- [Dataset excerpt]:
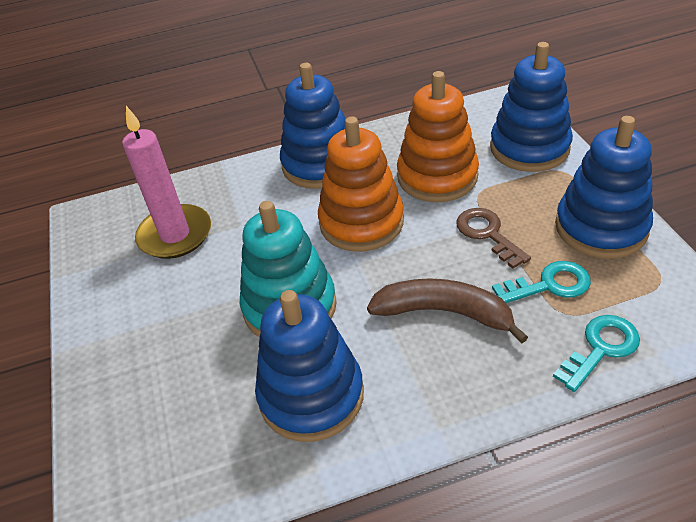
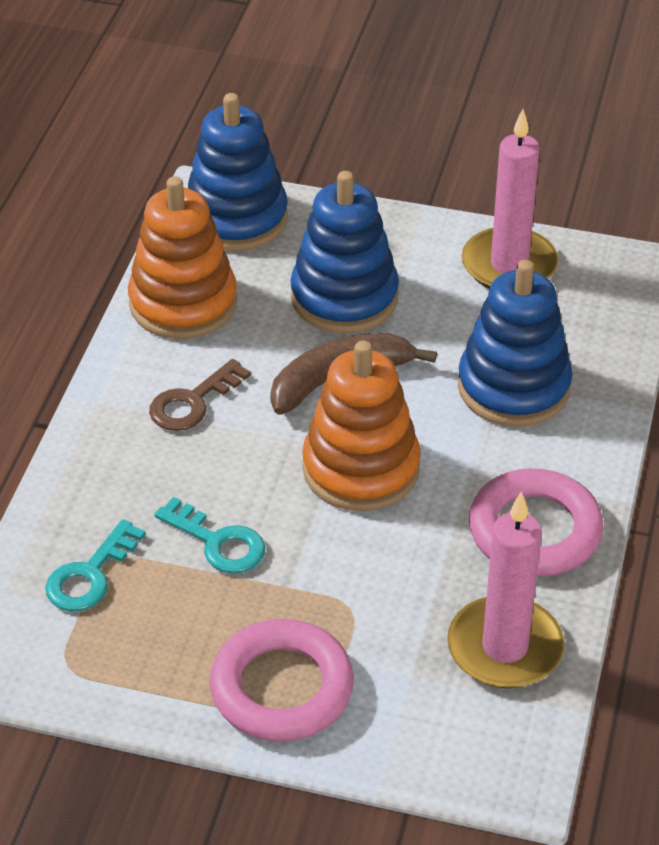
blue stacking toy: 4 -> 3
pink candle: 1 -> 2
pink ring: 0 -> 2
turquoise stacking toy: 1 -> 0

- [Task to carry out]: Skip the images and write out the rest of the listing exactly.

- [Exercise output]:
blue stacking toy: 4 -> 3
pink candle: 1 -> 2
pink ring: 0 -> 2
turquoise stacking toy: 1 -> 0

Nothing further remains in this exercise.